■ YOUR ASSIGNMENT:
If a record holds a picture, omit the picture, but copy everything else below exactly.

■ ENTRIES SHOWN:
- Opening Delimiter -

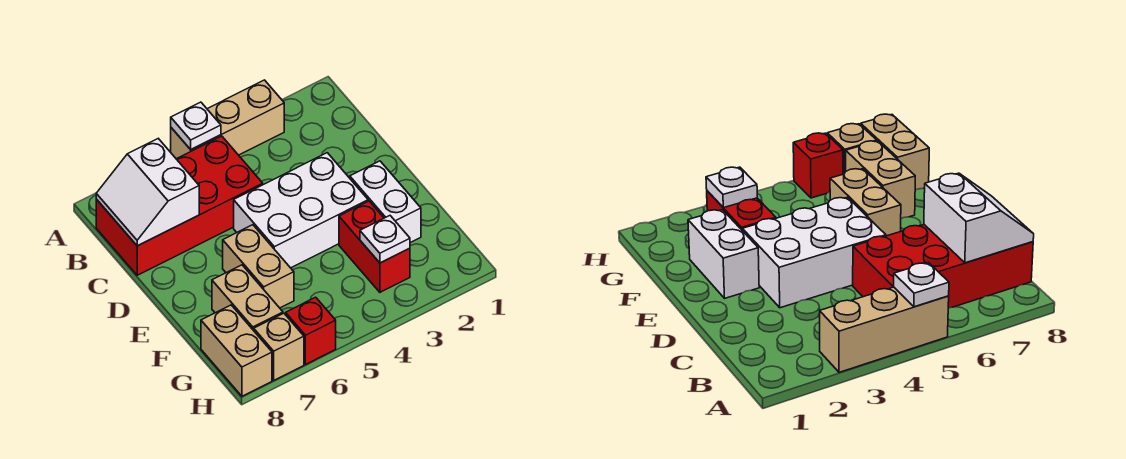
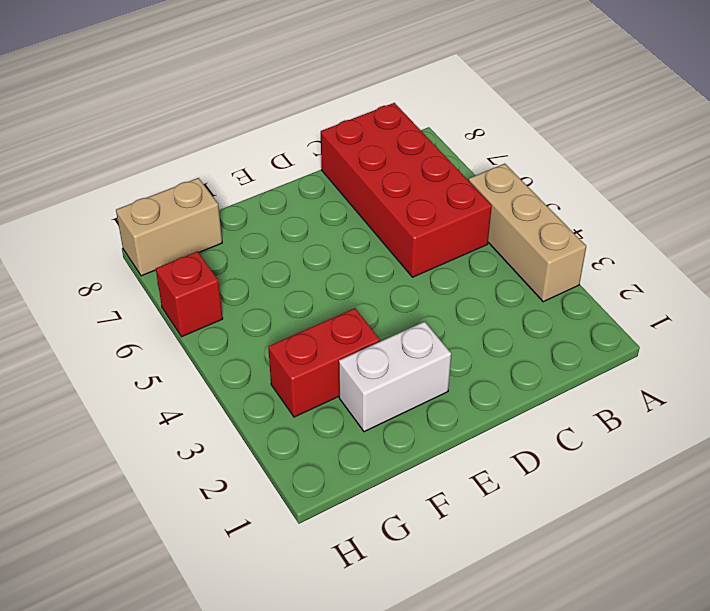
none -> white brick D3:E5 level 1
none -> tan brick E6:F6 level 1
none -> tan brick F7:G7 level 1

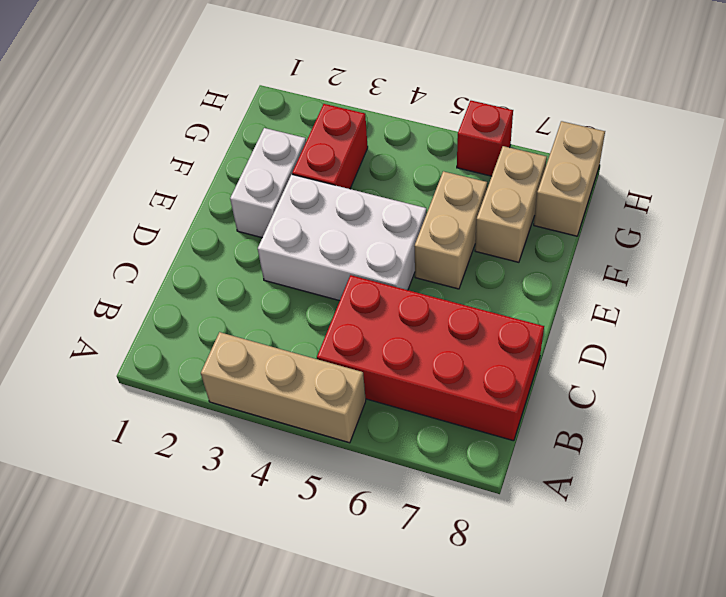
none -> tan brick H7 level 1
none -> white plate A5 level 2
none -> white slope B7:C8 level 2 top 7

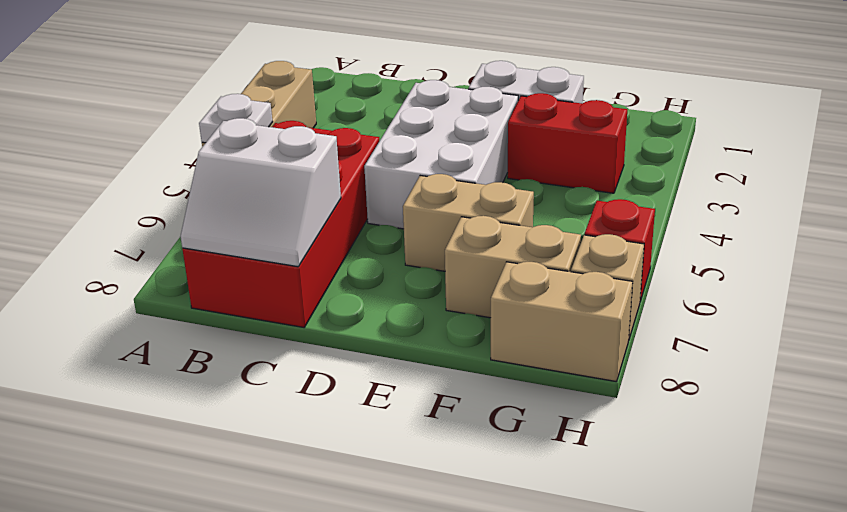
none -> white plate G3 level 2

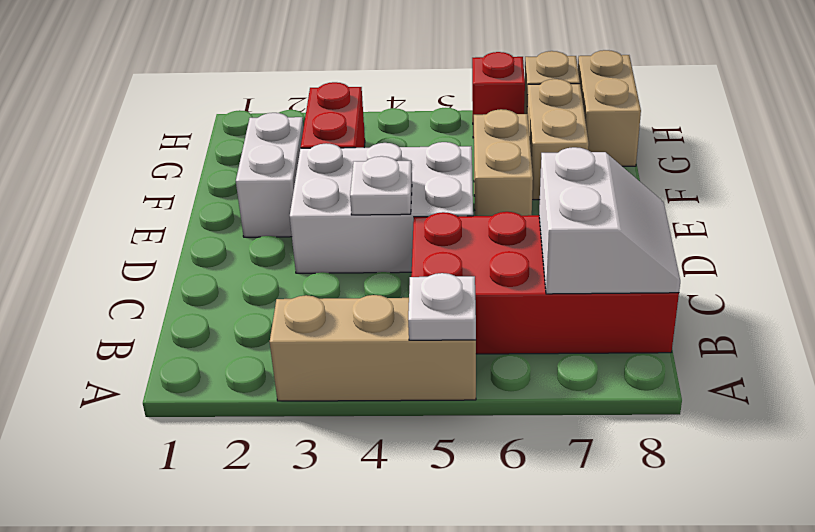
white plate D4 level 2 -> white plate G3 level 2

- Closing Delimiter -

■ TASK RESPONSE:
none -> white brick D3:E5 level 1
none -> tan brick E6:F6 level 1
none -> tan brick F7:G7 level 1

none -> tan brick H7 level 1
none -> white plate A5 level 2
none -> white slope B7:C8 level 2 top 7

none -> white plate G3 level 2

white plate D4 level 2 -> white plate G3 level 2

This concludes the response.